Aim of the exercise:
The answer must be every line from the entries below that contains "white".

Stored dataset items:
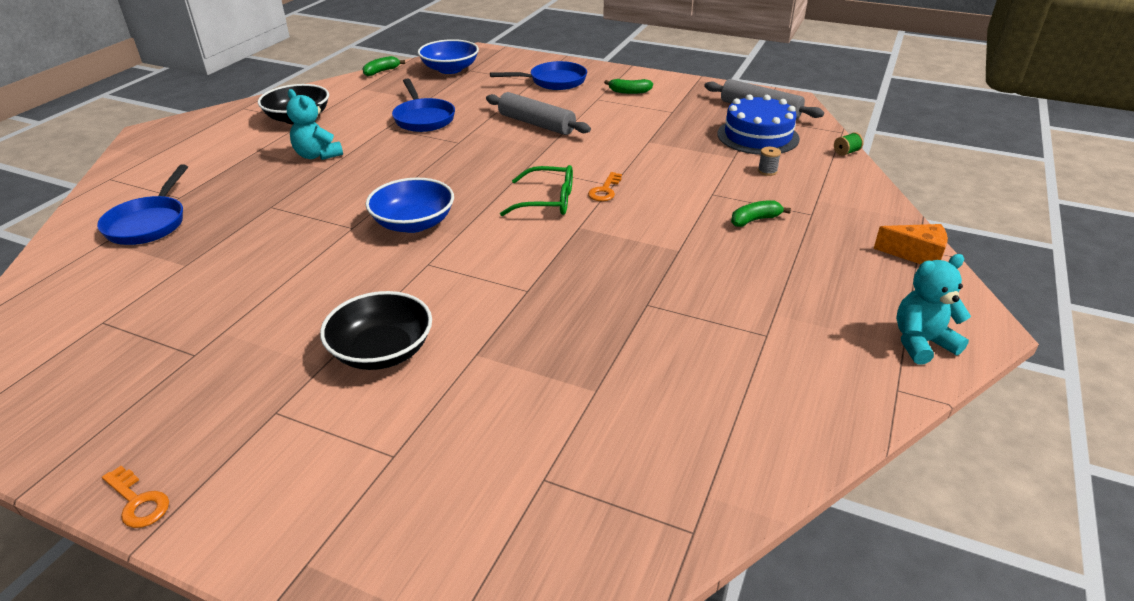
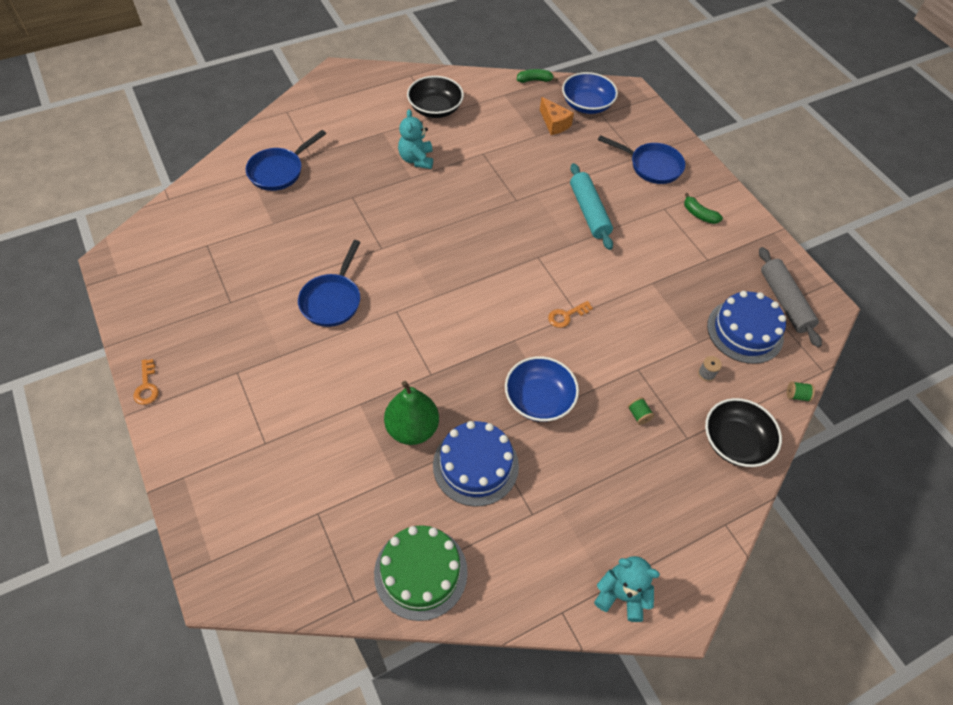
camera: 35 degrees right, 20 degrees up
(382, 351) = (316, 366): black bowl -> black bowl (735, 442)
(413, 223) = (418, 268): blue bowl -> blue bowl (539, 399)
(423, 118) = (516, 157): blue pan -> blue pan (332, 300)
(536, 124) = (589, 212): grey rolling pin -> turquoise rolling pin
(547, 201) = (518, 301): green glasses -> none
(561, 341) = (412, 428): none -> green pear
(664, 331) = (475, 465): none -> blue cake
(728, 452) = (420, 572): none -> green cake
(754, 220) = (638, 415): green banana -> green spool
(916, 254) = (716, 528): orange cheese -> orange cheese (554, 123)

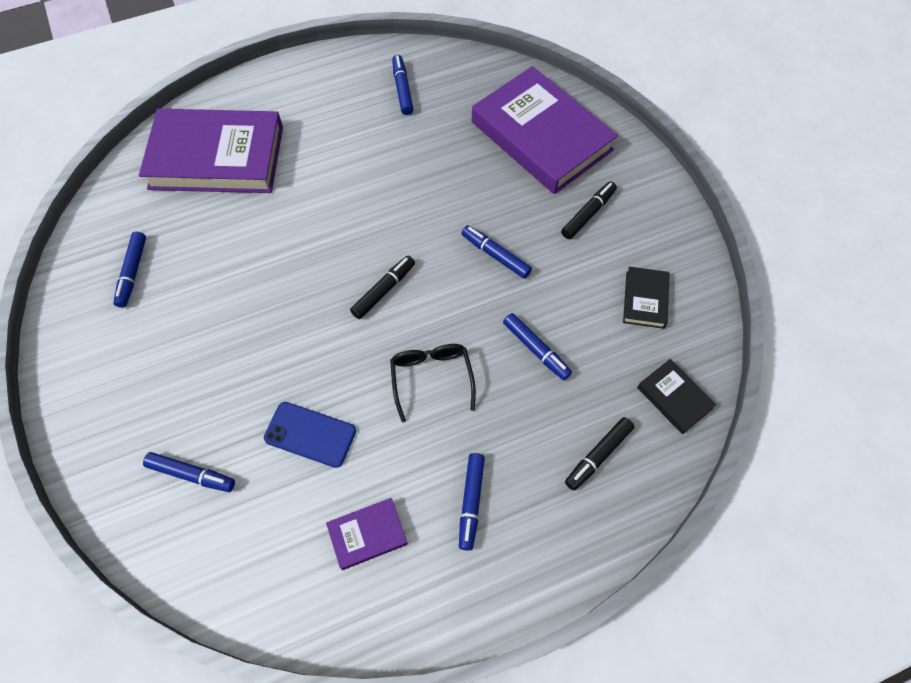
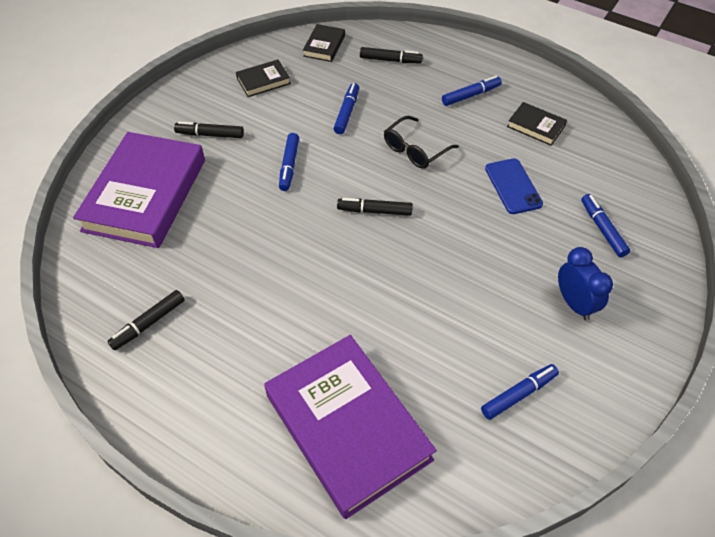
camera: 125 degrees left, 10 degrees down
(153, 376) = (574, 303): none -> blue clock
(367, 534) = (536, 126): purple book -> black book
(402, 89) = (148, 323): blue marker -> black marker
---
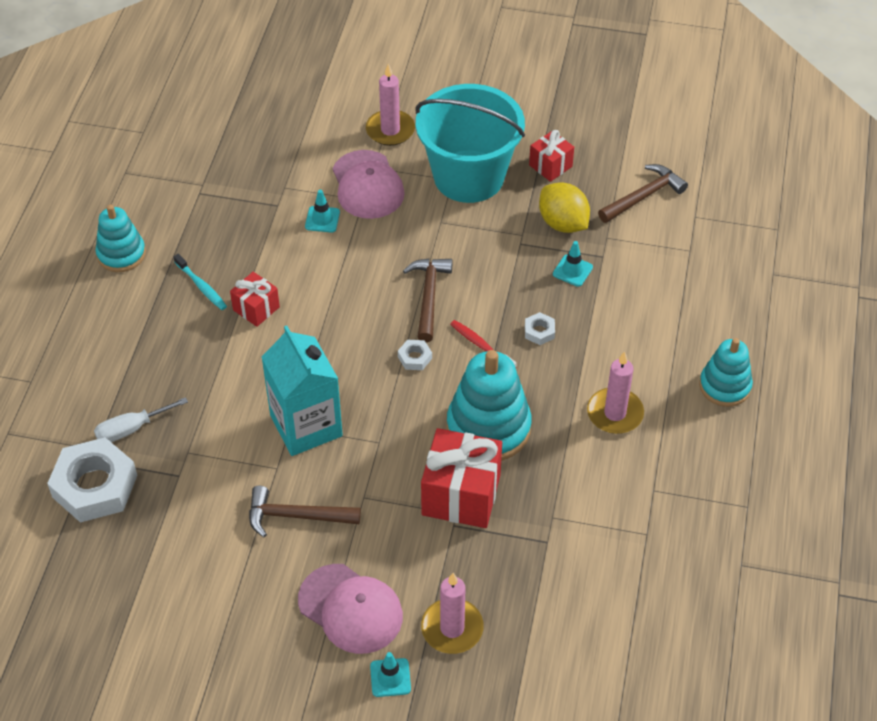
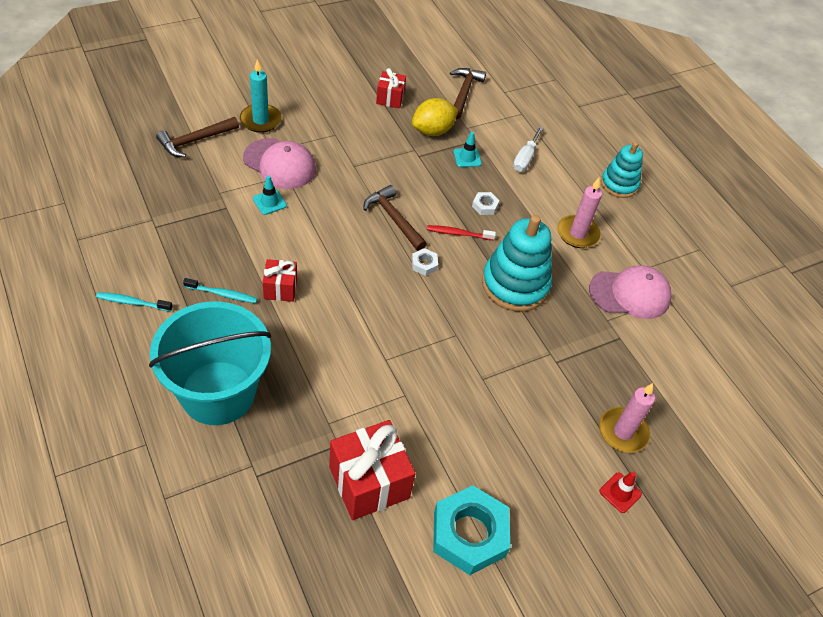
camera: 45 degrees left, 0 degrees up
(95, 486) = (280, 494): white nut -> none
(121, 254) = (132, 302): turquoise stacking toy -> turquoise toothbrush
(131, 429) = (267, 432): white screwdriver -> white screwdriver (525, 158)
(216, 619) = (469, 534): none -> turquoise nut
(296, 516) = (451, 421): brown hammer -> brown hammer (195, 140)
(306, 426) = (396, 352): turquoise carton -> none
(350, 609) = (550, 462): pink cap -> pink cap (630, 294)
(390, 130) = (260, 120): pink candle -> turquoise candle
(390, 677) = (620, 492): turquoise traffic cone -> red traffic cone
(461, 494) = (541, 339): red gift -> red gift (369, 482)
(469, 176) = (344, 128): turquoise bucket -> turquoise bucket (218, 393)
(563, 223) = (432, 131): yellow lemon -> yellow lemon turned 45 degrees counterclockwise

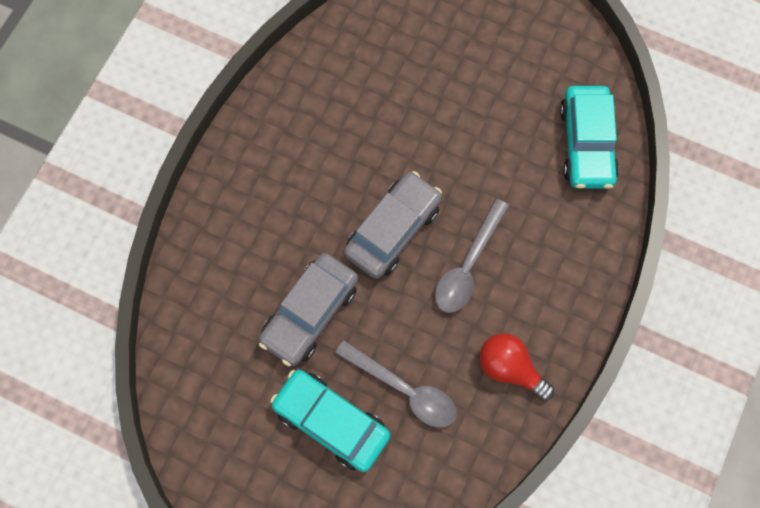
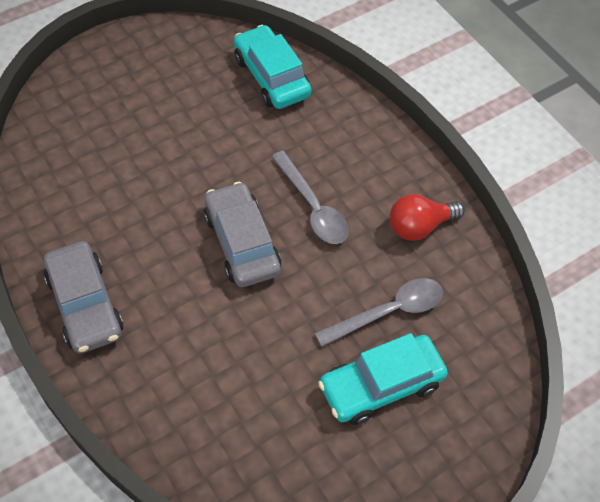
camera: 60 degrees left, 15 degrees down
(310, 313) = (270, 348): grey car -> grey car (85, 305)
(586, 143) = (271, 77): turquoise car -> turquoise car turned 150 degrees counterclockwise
--
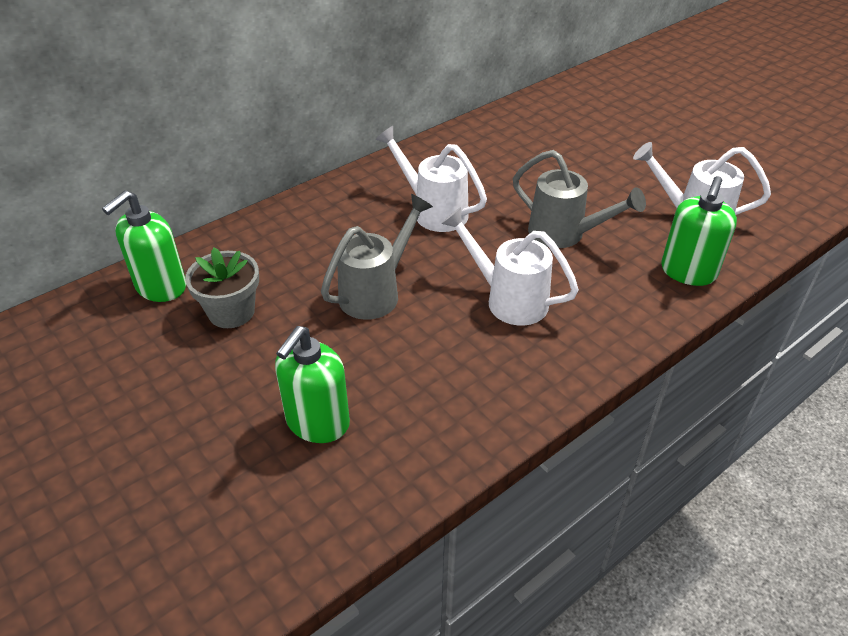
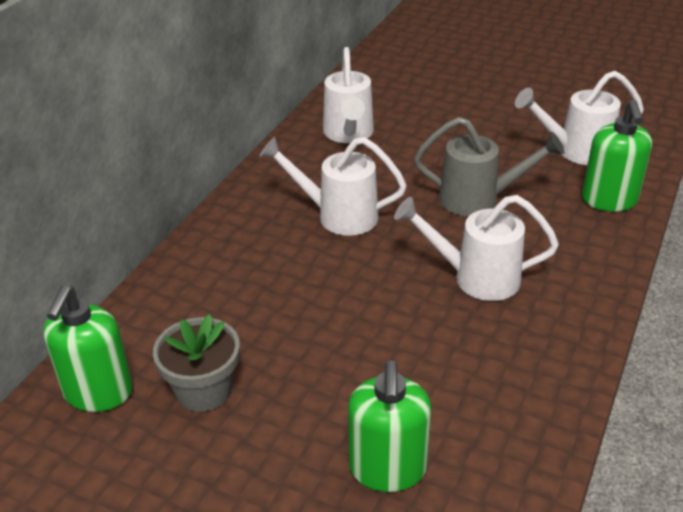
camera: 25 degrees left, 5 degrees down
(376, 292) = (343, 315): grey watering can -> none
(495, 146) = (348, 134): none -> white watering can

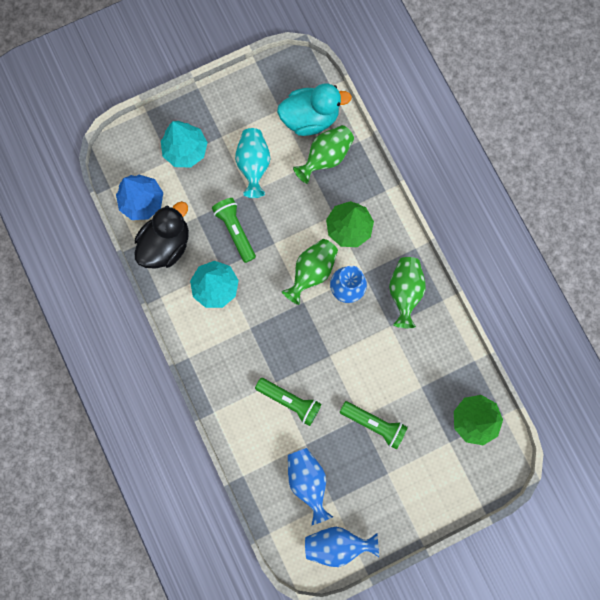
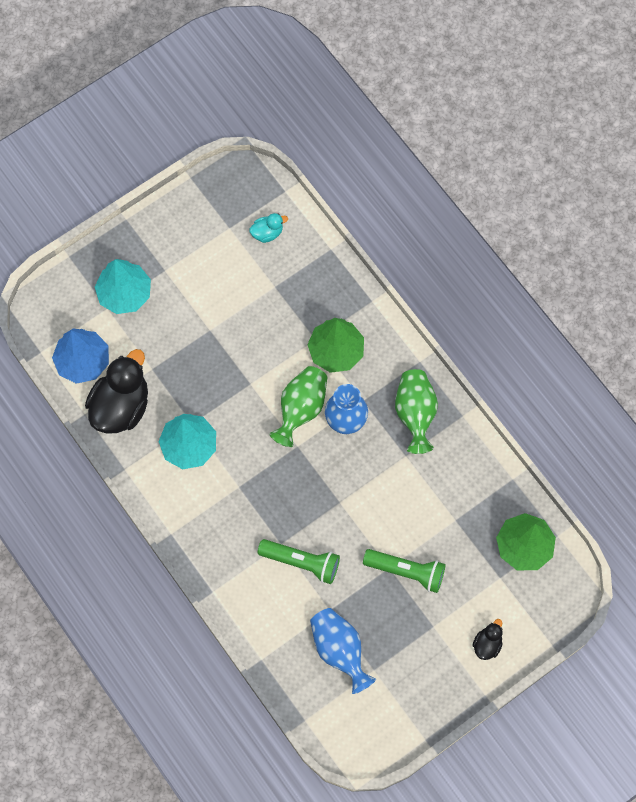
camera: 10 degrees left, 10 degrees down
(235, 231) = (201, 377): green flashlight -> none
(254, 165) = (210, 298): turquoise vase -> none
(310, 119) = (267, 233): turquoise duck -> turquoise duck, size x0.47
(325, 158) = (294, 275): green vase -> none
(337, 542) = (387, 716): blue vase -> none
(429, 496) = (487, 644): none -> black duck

Solved problem:
(95, 486) = (280, 494): white nut -> none
(131, 429) = (267, 432): white screwdriver -> white screwdriver (525, 158)
(495, 146) = (348, 134): none -> white watering can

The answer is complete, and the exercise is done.